**INFORMATION PROVIDED**.
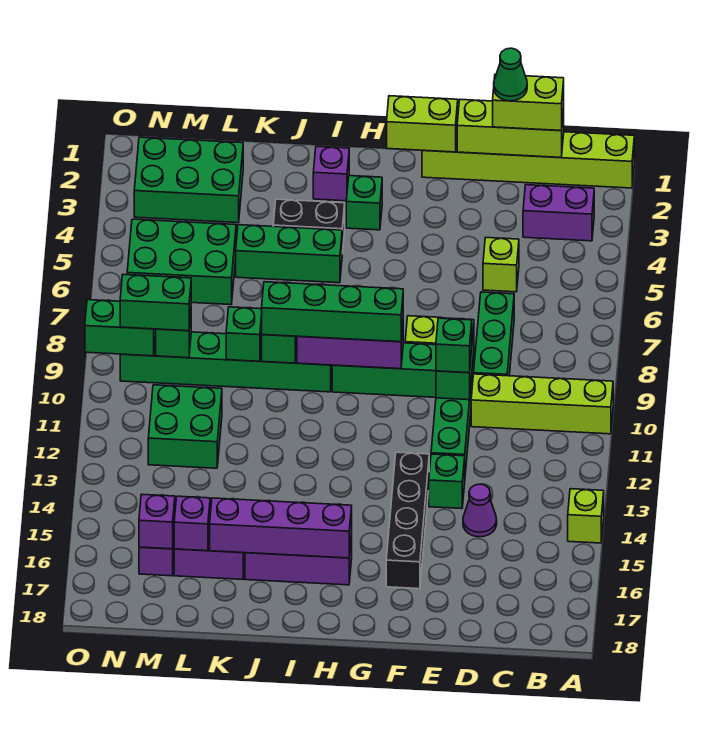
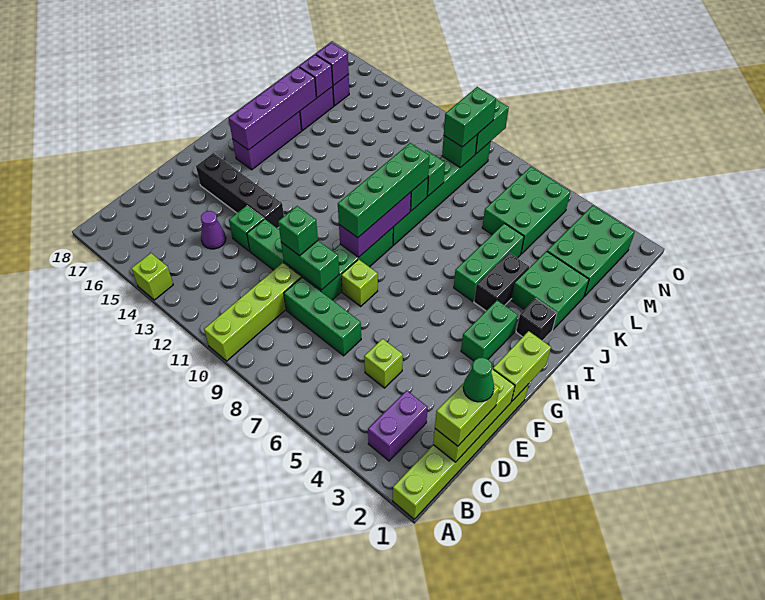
green brick H3 level 1 -> green brick G3:H3 level 1
purple brick I2 level 1 -> black brick I2 level 1
green brick L11:M12 level 1 -> green brick J2:K3 level 1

**WORK TO COMPLETE**. Say how many lines of the data include the word "green". Respond with the number alone.

**RESULT OF THIS EXERCISE**. 2